### Your task
Read the listing below. Then repeat it exactly.

### Raw data
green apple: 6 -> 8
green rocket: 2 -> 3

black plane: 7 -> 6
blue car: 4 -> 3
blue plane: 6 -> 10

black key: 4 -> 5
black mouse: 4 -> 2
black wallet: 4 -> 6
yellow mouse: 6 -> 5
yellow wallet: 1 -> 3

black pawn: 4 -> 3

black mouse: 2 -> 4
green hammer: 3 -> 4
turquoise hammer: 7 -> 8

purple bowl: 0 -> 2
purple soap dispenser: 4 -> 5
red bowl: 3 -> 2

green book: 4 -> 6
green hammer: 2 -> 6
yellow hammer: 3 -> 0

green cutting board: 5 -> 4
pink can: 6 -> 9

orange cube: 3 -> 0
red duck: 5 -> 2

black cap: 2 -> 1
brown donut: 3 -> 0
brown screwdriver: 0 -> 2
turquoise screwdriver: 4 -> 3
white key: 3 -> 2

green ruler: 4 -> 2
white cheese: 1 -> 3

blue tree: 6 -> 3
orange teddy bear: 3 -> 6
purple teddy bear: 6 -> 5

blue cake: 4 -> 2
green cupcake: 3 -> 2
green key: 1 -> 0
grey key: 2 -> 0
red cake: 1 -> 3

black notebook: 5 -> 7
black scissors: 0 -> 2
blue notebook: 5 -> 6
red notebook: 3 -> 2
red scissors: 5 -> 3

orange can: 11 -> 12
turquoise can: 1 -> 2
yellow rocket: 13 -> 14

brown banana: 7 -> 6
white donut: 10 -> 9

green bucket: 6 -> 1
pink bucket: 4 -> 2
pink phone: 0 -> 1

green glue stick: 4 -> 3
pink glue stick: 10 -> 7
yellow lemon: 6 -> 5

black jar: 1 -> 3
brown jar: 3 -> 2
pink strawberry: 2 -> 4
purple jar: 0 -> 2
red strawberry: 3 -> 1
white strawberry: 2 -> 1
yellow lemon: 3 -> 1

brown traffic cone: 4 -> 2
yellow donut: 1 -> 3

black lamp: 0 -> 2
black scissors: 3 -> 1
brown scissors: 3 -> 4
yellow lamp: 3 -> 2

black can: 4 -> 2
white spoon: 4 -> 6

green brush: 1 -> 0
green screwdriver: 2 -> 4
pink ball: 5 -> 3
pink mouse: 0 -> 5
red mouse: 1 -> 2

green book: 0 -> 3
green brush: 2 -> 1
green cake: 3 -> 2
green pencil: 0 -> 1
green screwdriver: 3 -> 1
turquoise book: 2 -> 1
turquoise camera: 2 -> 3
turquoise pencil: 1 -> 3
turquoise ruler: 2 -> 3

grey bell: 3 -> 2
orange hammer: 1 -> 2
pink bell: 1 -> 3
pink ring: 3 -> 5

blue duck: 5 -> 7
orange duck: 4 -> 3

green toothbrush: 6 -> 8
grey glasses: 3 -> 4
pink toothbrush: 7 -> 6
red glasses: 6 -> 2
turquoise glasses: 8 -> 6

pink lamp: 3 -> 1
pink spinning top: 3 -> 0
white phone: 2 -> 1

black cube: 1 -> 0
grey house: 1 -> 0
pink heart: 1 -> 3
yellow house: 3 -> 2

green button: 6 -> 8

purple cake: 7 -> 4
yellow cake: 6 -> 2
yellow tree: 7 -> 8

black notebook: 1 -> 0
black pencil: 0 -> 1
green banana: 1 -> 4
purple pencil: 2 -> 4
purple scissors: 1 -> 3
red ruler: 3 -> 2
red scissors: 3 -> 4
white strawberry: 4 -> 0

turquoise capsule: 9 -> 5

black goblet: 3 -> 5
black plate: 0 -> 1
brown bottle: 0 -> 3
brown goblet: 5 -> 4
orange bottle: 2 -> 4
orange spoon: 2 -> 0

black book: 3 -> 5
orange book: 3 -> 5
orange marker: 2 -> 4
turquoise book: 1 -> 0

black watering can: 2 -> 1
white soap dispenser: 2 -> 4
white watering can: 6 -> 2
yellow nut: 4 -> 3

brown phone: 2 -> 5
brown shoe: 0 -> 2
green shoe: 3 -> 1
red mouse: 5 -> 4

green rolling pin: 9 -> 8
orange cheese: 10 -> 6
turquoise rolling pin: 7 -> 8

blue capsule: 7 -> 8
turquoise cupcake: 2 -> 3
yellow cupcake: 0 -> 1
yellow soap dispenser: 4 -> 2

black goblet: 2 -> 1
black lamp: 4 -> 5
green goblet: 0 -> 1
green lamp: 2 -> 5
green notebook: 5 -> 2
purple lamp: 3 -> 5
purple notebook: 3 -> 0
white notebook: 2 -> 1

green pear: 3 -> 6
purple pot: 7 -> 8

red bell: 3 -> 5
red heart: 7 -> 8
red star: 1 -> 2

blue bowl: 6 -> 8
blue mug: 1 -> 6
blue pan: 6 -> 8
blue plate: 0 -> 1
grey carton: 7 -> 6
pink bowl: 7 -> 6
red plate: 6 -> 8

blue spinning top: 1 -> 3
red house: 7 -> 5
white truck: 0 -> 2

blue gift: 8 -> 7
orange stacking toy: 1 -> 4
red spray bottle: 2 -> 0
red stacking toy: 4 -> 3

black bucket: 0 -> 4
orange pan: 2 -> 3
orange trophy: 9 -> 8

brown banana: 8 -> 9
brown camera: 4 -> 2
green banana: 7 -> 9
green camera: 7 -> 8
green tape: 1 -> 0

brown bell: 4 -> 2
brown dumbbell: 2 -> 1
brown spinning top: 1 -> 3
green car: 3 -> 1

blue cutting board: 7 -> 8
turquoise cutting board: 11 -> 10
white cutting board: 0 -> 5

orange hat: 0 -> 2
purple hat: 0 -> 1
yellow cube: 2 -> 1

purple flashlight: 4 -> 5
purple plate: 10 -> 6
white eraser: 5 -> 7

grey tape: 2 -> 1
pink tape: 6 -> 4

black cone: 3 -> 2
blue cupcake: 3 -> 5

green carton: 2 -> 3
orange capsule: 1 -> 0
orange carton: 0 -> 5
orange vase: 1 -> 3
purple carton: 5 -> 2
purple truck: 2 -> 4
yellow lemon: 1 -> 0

### Reply
green apple: 6 -> 8
green rocket: 2 -> 3

black plane: 7 -> 6
blue car: 4 -> 3
blue plane: 6 -> 10

black key: 4 -> 5
black mouse: 4 -> 2
black wallet: 4 -> 6
yellow mouse: 6 -> 5
yellow wallet: 1 -> 3

black pawn: 4 -> 3

black mouse: 2 -> 4
green hammer: 3 -> 4
turquoise hammer: 7 -> 8

purple bowl: 0 -> 2
purple soap dispenser: 4 -> 5
red bowl: 3 -> 2

green book: 4 -> 6
green hammer: 2 -> 6
yellow hammer: 3 -> 0

green cutting board: 5 -> 4
pink can: 6 -> 9

orange cube: 3 -> 0
red duck: 5 -> 2

black cap: 2 -> 1
brown donut: 3 -> 0
brown screwdriver: 0 -> 2
turquoise screwdriver: 4 -> 3
white key: 3 -> 2

green ruler: 4 -> 2
white cheese: 1 -> 3

blue tree: 6 -> 3
orange teddy bear: 3 -> 6
purple teddy bear: 6 -> 5

blue cake: 4 -> 2
green cupcake: 3 -> 2
green key: 1 -> 0
grey key: 2 -> 0
red cake: 1 -> 3

black notebook: 5 -> 7
black scissors: 0 -> 2
blue notebook: 5 -> 6
red notebook: 3 -> 2
red scissors: 5 -> 3

orange can: 11 -> 12
turquoise can: 1 -> 2
yellow rocket: 13 -> 14

brown banana: 7 -> 6
white donut: 10 -> 9

green bucket: 6 -> 1
pink bucket: 4 -> 2
pink phone: 0 -> 1

green glue stick: 4 -> 3
pink glue stick: 10 -> 7
yellow lemon: 6 -> 5

black jar: 1 -> 3
brown jar: 3 -> 2
pink strawberry: 2 -> 4
purple jar: 0 -> 2
red strawberry: 3 -> 1
white strawberry: 2 -> 1
yellow lemon: 3 -> 1

brown traffic cone: 4 -> 2
yellow donut: 1 -> 3

black lamp: 0 -> 2
black scissors: 3 -> 1
brown scissors: 3 -> 4
yellow lamp: 3 -> 2

black can: 4 -> 2
white spoon: 4 -> 6

green brush: 1 -> 0
green screwdriver: 2 -> 4
pink ball: 5 -> 3
pink mouse: 0 -> 5
red mouse: 1 -> 2

green book: 0 -> 3
green brush: 2 -> 1
green cake: 3 -> 2
green pencil: 0 -> 1
green screwdriver: 3 -> 1
turquoise book: 2 -> 1
turquoise camera: 2 -> 3
turquoise pencil: 1 -> 3
turquoise ruler: 2 -> 3

grey bell: 3 -> 2
orange hammer: 1 -> 2
pink bell: 1 -> 3
pink ring: 3 -> 5

blue duck: 5 -> 7
orange duck: 4 -> 3

green toothbrush: 6 -> 8
grey glasses: 3 -> 4
pink toothbrush: 7 -> 6
red glasses: 6 -> 2
turquoise glasses: 8 -> 6

pink lamp: 3 -> 1
pink spinning top: 3 -> 0
white phone: 2 -> 1

black cube: 1 -> 0
grey house: 1 -> 0
pink heart: 1 -> 3
yellow house: 3 -> 2

green button: 6 -> 8

purple cake: 7 -> 4
yellow cake: 6 -> 2
yellow tree: 7 -> 8

black notebook: 1 -> 0
black pencil: 0 -> 1
green banana: 1 -> 4
purple pencil: 2 -> 4
purple scissors: 1 -> 3
red ruler: 3 -> 2
red scissors: 3 -> 4
white strawberry: 4 -> 0

turquoise capsule: 9 -> 5

black goblet: 3 -> 5
black plate: 0 -> 1
brown bottle: 0 -> 3
brown goblet: 5 -> 4
orange bottle: 2 -> 4
orange spoon: 2 -> 0

black book: 3 -> 5
orange book: 3 -> 5
orange marker: 2 -> 4
turquoise book: 1 -> 0

black watering can: 2 -> 1
white soap dispenser: 2 -> 4
white watering can: 6 -> 2
yellow nut: 4 -> 3

brown phone: 2 -> 5
brown shoe: 0 -> 2
green shoe: 3 -> 1
red mouse: 5 -> 4

green rolling pin: 9 -> 8
orange cheese: 10 -> 6
turquoise rolling pin: 7 -> 8

blue capsule: 7 -> 8
turquoise cupcake: 2 -> 3
yellow cupcake: 0 -> 1
yellow soap dispenser: 4 -> 2

black goblet: 2 -> 1
black lamp: 4 -> 5
green goblet: 0 -> 1
green lamp: 2 -> 5
green notebook: 5 -> 2
purple lamp: 3 -> 5
purple notebook: 3 -> 0
white notebook: 2 -> 1

green pear: 3 -> 6
purple pot: 7 -> 8

red bell: 3 -> 5
red heart: 7 -> 8
red star: 1 -> 2

blue bowl: 6 -> 8
blue mug: 1 -> 6
blue pan: 6 -> 8
blue plate: 0 -> 1
grey carton: 7 -> 6
pink bowl: 7 -> 6
red plate: 6 -> 8

blue spinning top: 1 -> 3
red house: 7 -> 5
white truck: 0 -> 2

blue gift: 8 -> 7
orange stacking toy: 1 -> 4
red spray bottle: 2 -> 0
red stacking toy: 4 -> 3

black bucket: 0 -> 4
orange pan: 2 -> 3
orange trophy: 9 -> 8

brown banana: 8 -> 9
brown camera: 4 -> 2
green banana: 7 -> 9
green camera: 7 -> 8
green tape: 1 -> 0

brown bell: 4 -> 2
brown dumbbell: 2 -> 1
brown spinning top: 1 -> 3
green car: 3 -> 1

blue cutting board: 7 -> 8
turquoise cutting board: 11 -> 10
white cutting board: 0 -> 5

orange hat: 0 -> 2
purple hat: 0 -> 1
yellow cube: 2 -> 1

purple flashlight: 4 -> 5
purple plate: 10 -> 6
white eraser: 5 -> 7

grey tape: 2 -> 1
pink tape: 6 -> 4

black cone: 3 -> 2
blue cupcake: 3 -> 5

green carton: 2 -> 3
orange capsule: 1 -> 0
orange carton: 0 -> 5
orange vase: 1 -> 3
purple carton: 5 -> 2
purple truck: 2 -> 4
yellow lemon: 1 -> 0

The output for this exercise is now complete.